*** Begin section ***

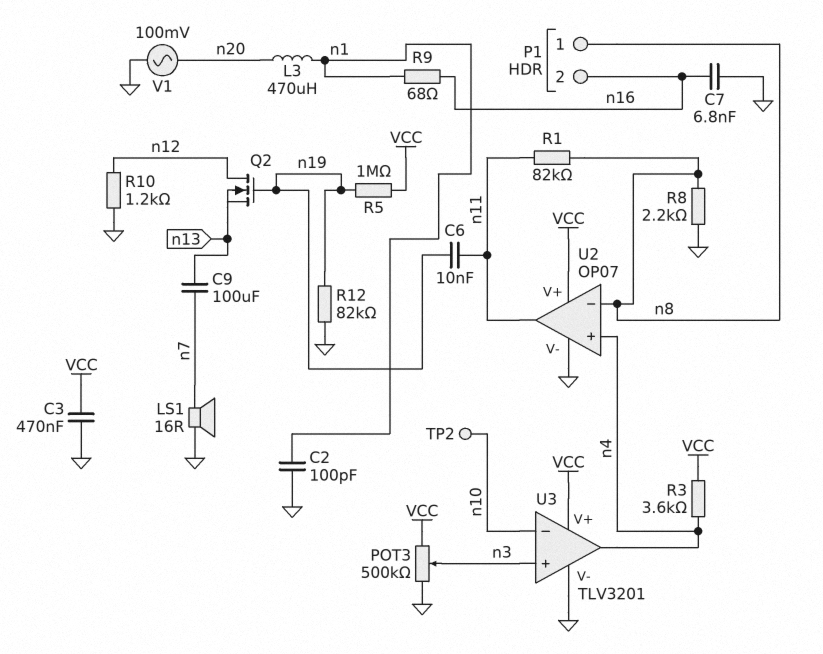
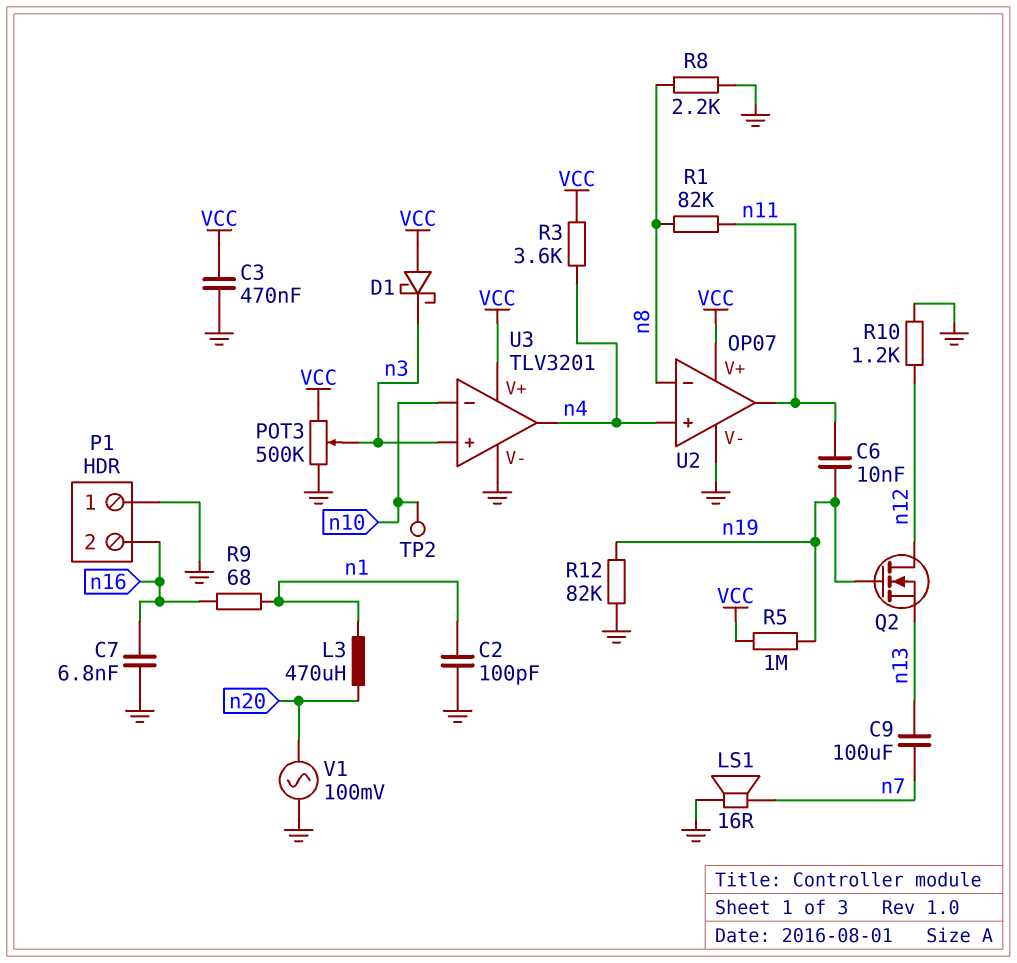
D1: none -> schottky (A VCC, K n3)
P1 pin 1: n8 -> GND

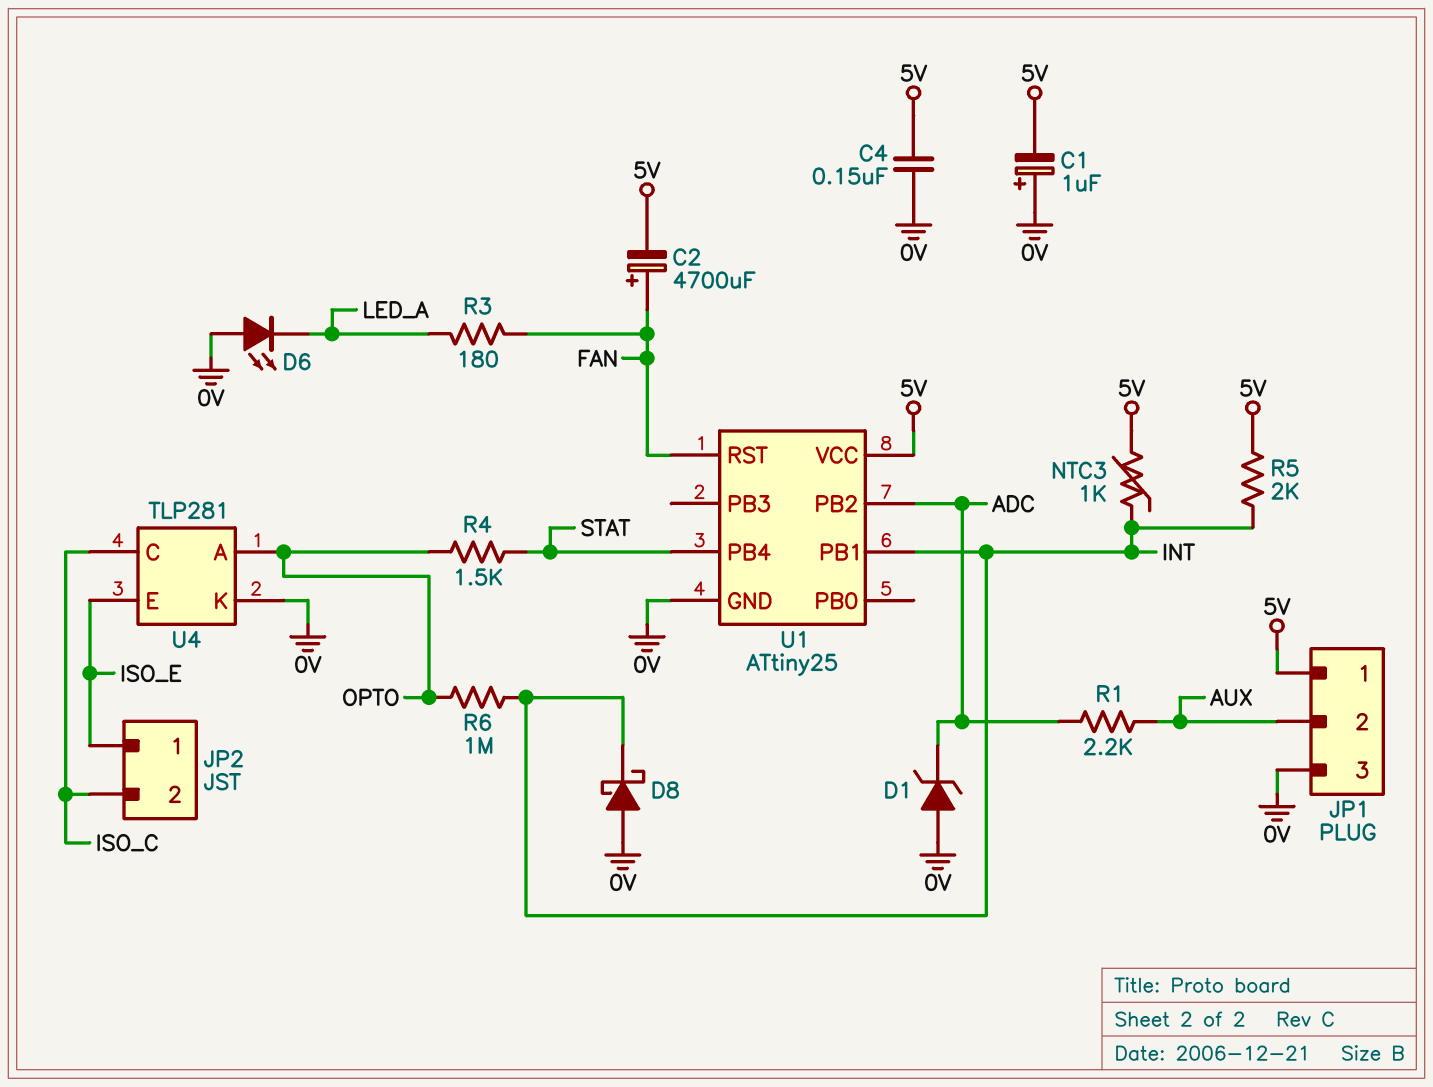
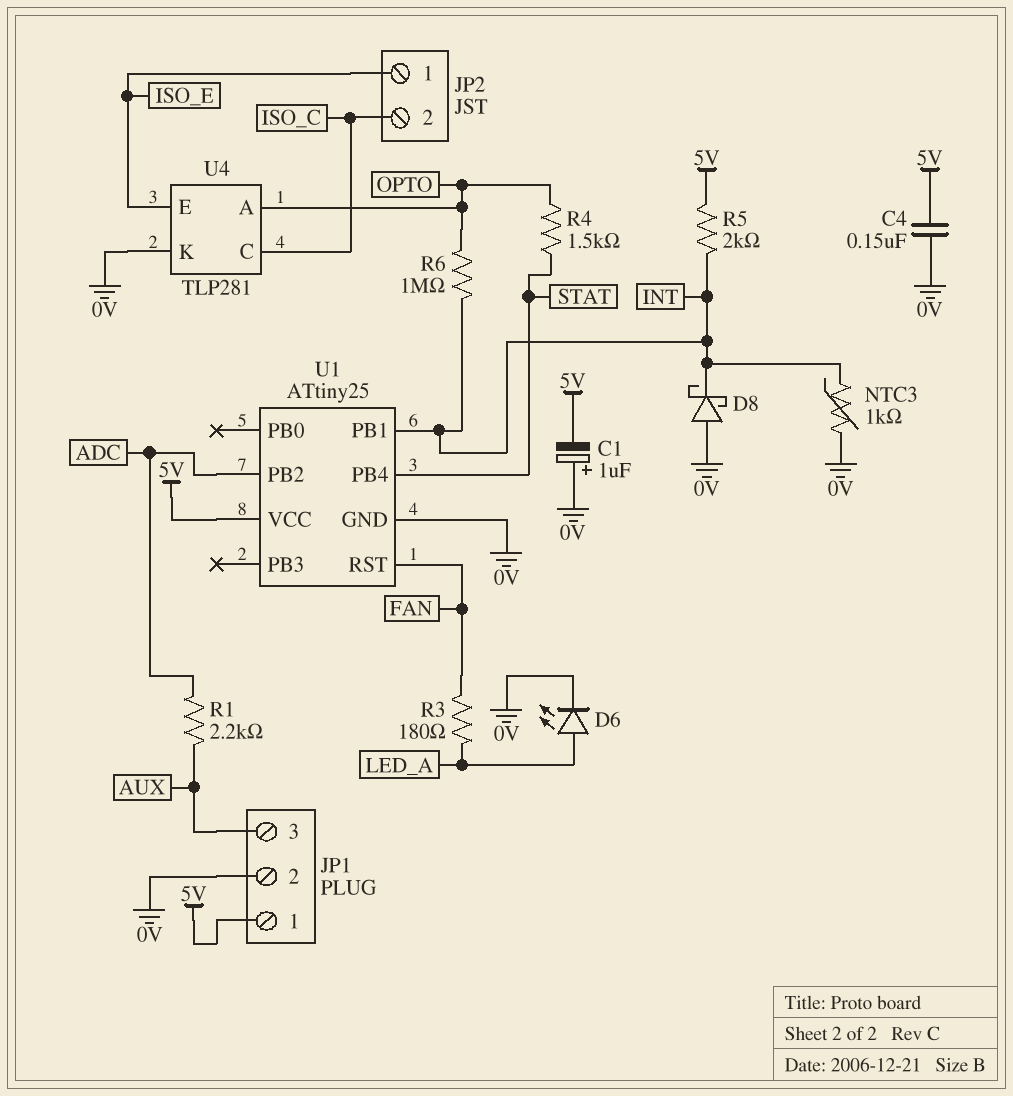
C2: 4700uF (plus FAN, minus 5V) -> none
D1: zener (A 0V, K ADC) -> none
D6: LED (A 0V, K LED_A) -> LED (A LED_A, K 0V)
JP1 pin 2: AUX -> 0V
JP1 pin 3: 0V -> AUX
NTC3: 1k (5V, INT) -> 1k (0V, INT)

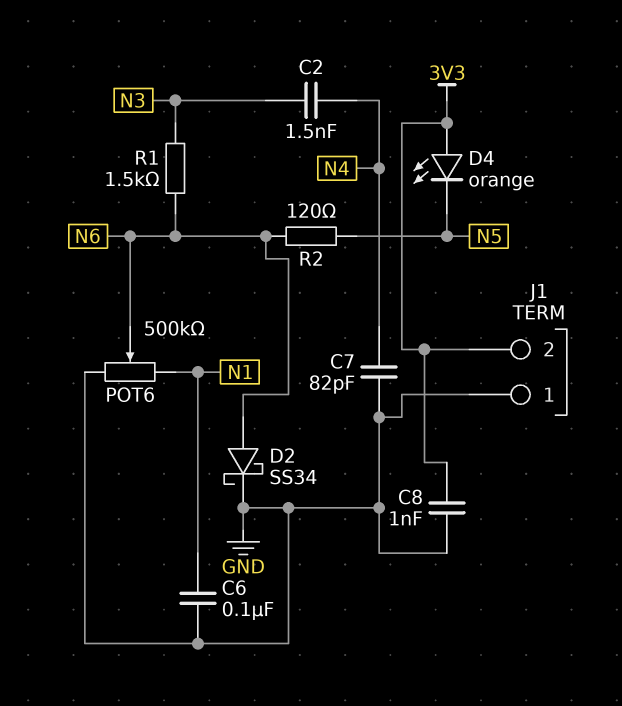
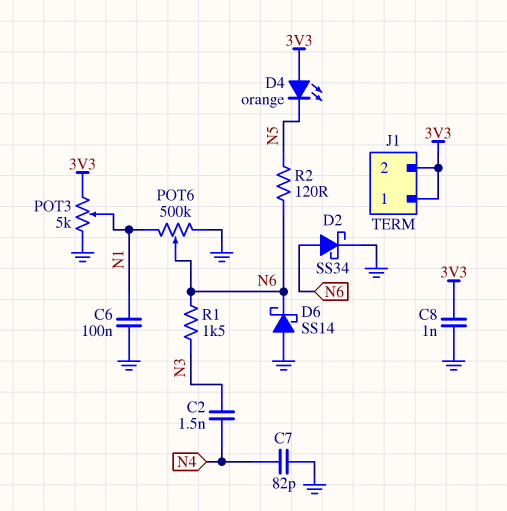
D6: none -> schottky SS14 (A GND, K N6)
J1 pin 1: GND -> 3V3
POT3: none -> 5k (3V3, GND, wiper N1)

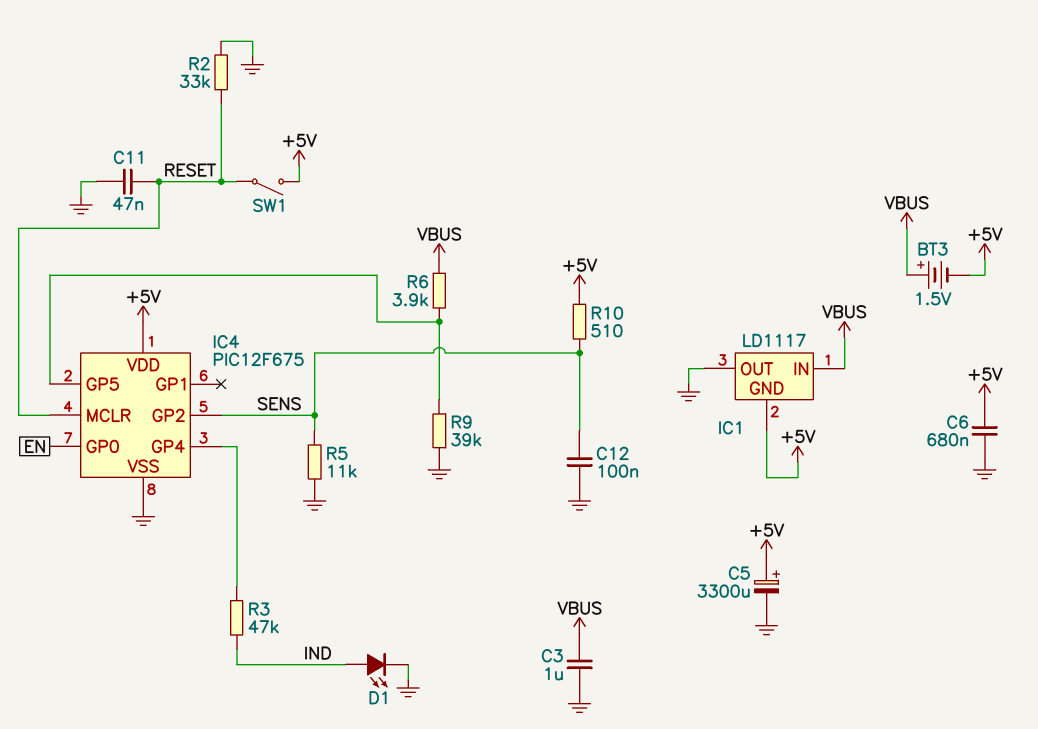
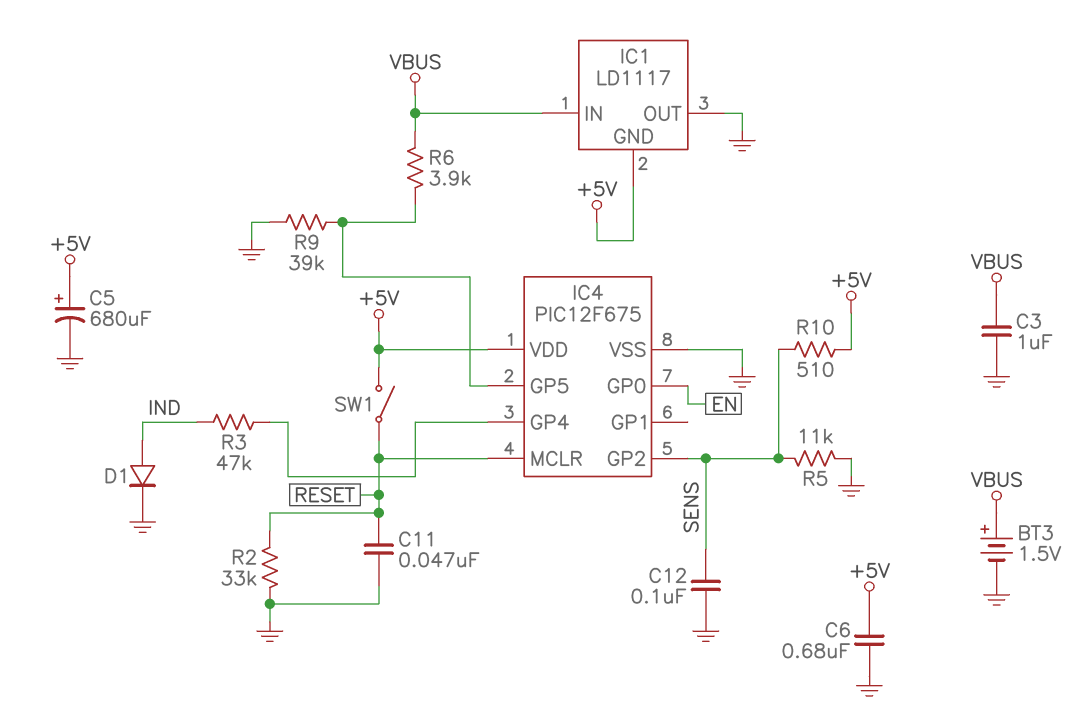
BT3: 1.5V (plus VBUS, minus +5V) -> 1.5V (plus VBUS, minus GND)
C5: 3300uF (plus +5V, minus GND) -> 680uF (plus +5V, minus GND)
D1: LED (A IND, K GND) -> diode (A IND, K GND)

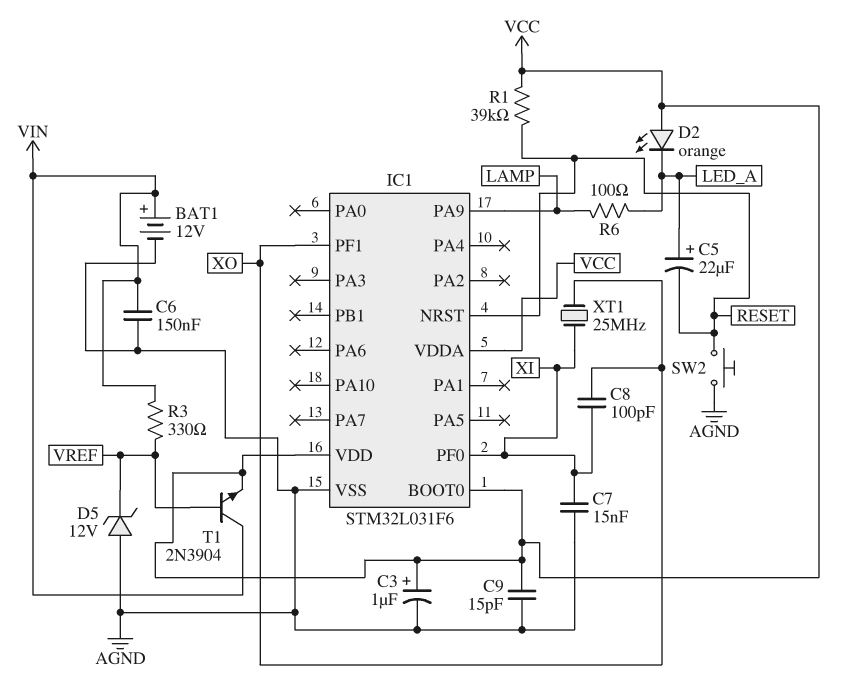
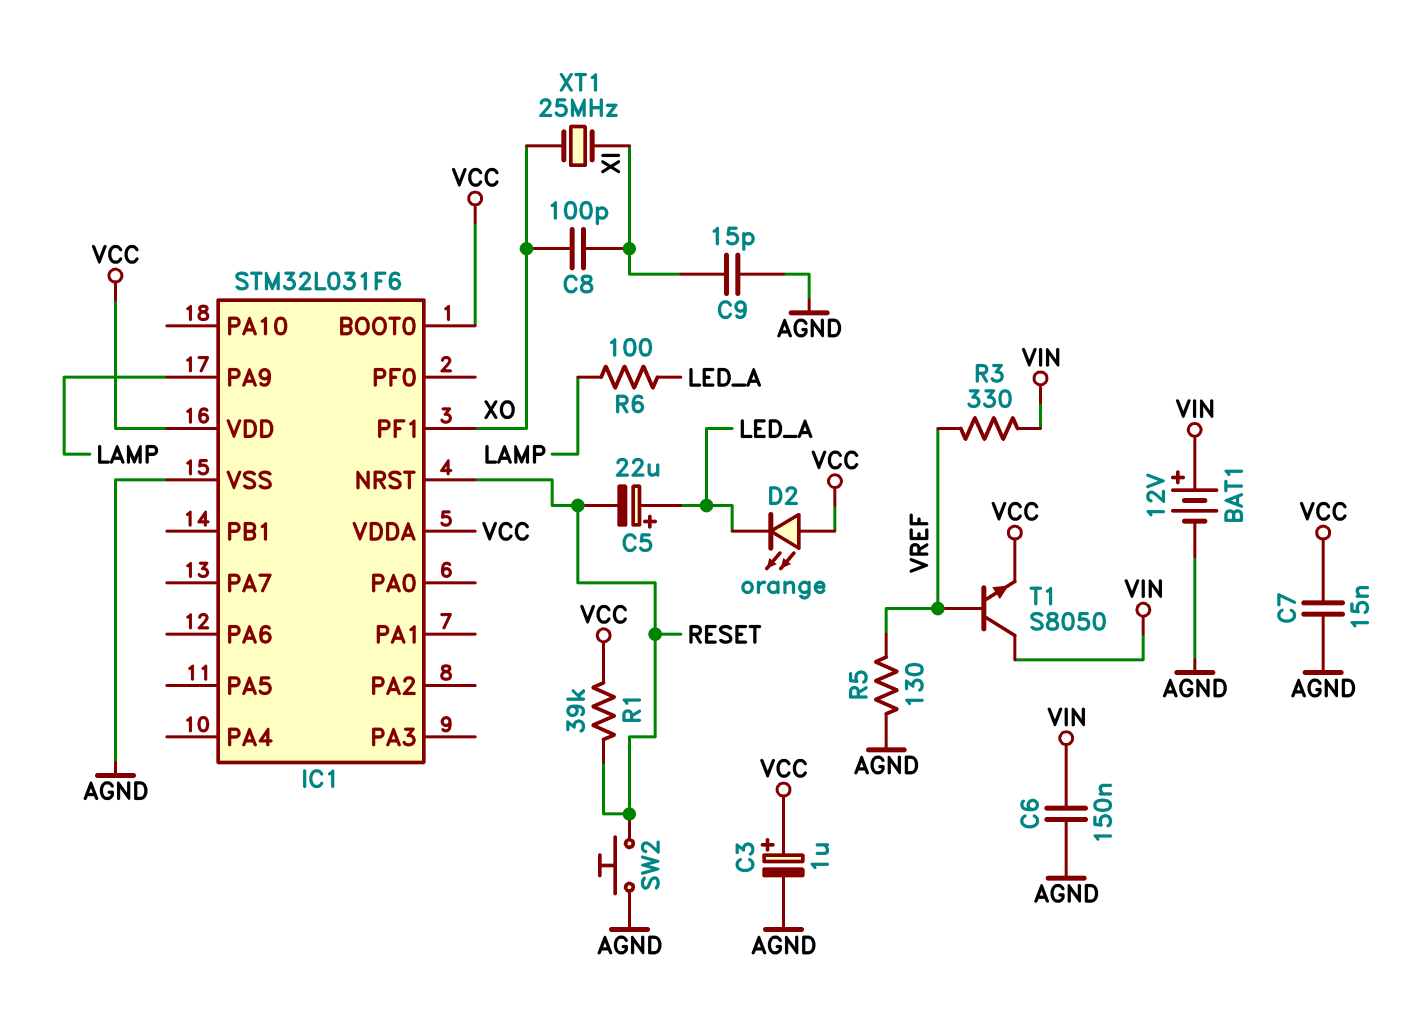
C7: 15nF (AGND, XI) -> 15nF (AGND, VCC)
C9: 15pF (AGND, VCC) -> 15pF (AGND, XI)
D5: zener 12V (A AGND, K VREF) -> none
IC1 pin PF0: XI -> none
R5: none -> 130 (AGND, VREF)
T1: NPN 2N3904 (B VREF, C VIN, E VCC) -> NPN S8050 (B VREF, C VIN, E VCC)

*** End section ***

■ What is being asked:
A faithful copy of all the entries is required, pictures excluded.

■ Task response:
D1: none -> schottky (A VCC, K n3)
P1 pin 1: n8 -> GND

C2: 4700uF (plus FAN, minus 5V) -> none
D1: zener (A 0V, K ADC) -> none
D6: LED (A 0V, K LED_A) -> LED (A LED_A, K 0V)
JP1 pin 2: AUX -> 0V
JP1 pin 3: 0V -> AUX
NTC3: 1k (5V, INT) -> 1k (0V, INT)

D6: none -> schottky SS14 (A GND, K N6)
J1 pin 1: GND -> 3V3
POT3: none -> 5k (3V3, GND, wiper N1)

BT3: 1.5V (plus VBUS, minus +5V) -> 1.5V (plus VBUS, minus GND)
C5: 3300uF (plus +5V, minus GND) -> 680uF (plus +5V, minus GND)
D1: LED (A IND, K GND) -> diode (A IND, K GND)

C7: 15nF (AGND, XI) -> 15nF (AGND, VCC)
C9: 15pF (AGND, VCC) -> 15pF (AGND, XI)
D5: zener 12V (A AGND, K VREF) -> none
IC1 pin PF0: XI -> none
R5: none -> 130 (AGND, VREF)
T1: NPN 2N3904 (B VREF, C VIN, E VCC) -> NPN S8050 (B VREF, C VIN, E VCC)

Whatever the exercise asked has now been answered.